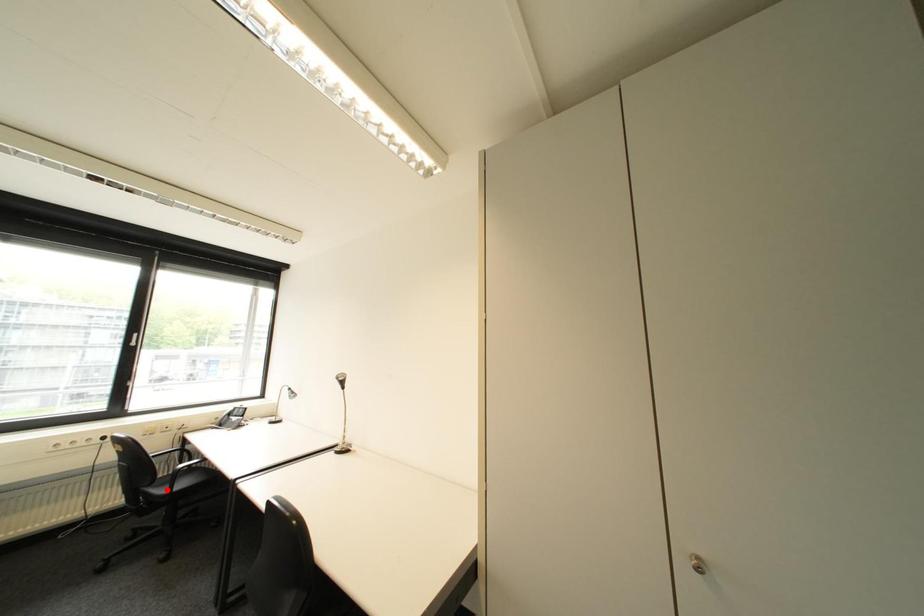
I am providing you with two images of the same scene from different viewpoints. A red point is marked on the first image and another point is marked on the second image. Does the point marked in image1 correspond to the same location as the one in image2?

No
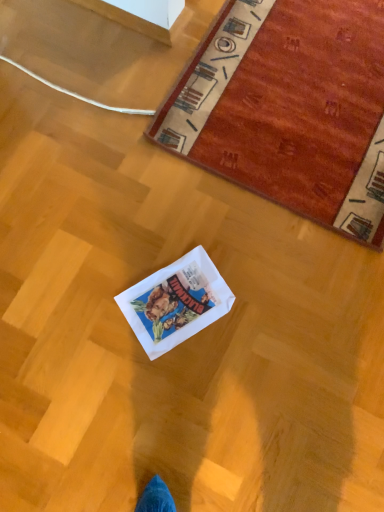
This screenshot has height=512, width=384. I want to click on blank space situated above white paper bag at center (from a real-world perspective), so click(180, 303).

☆ ☆ ☆

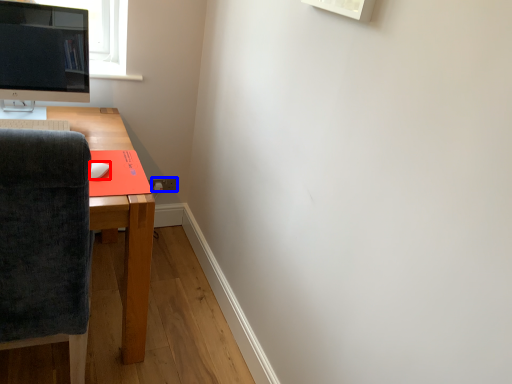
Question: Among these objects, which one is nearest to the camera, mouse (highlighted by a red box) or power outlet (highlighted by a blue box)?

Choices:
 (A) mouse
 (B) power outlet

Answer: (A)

☆ ☆ ☆

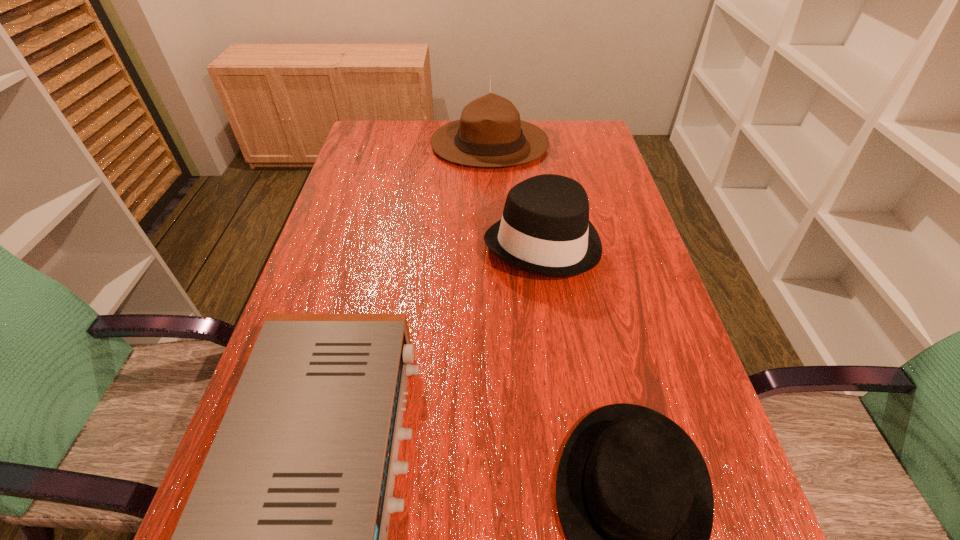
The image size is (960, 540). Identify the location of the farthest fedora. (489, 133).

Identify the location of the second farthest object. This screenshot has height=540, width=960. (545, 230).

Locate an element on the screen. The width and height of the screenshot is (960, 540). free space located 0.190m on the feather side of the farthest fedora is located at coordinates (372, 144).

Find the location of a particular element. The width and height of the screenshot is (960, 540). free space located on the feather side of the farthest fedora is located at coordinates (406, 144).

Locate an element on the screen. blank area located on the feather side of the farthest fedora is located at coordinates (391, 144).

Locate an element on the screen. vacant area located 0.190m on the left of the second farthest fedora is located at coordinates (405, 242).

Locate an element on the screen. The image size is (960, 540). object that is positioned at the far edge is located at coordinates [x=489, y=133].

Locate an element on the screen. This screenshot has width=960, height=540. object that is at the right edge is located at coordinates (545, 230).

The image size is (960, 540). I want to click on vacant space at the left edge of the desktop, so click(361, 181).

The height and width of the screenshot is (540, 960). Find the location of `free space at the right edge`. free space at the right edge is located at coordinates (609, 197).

☆ ☆ ☆

### [Exercise]
Reproduce word for word the stretch from the line containing "The image size is (960, 540). Identify" through the line containing "Locate an element on the screen. This", both of those lines included.

### [Task response]
The image size is (960, 540). Identify the location of the farthest fedora. (489, 133).

Identify the location of the second farthest object. This screenshot has height=540, width=960. (545, 230).

Locate an element on the screen. The width and height of the screenshot is (960, 540). free space located 0.190m on the feather side of the farthest fedora is located at coordinates (372, 144).

Find the location of a particular element. The width and height of the screenshot is (960, 540). free space located on the feather side of the farthest fedora is located at coordinates (406, 144).

Locate an element on the screen. blank area located on the feather side of the farthest fedora is located at coordinates (391, 144).

Locate an element on the screen. vacant area located 0.190m on the left of the second farthest fedora is located at coordinates (405, 242).

Locate an element on the screen. The image size is (960, 540). object that is positioned at the far edge is located at coordinates [x=489, y=133].

Locate an element on the screen. This screenshot has width=960, height=540. object that is at the right edge is located at coordinates (545, 230).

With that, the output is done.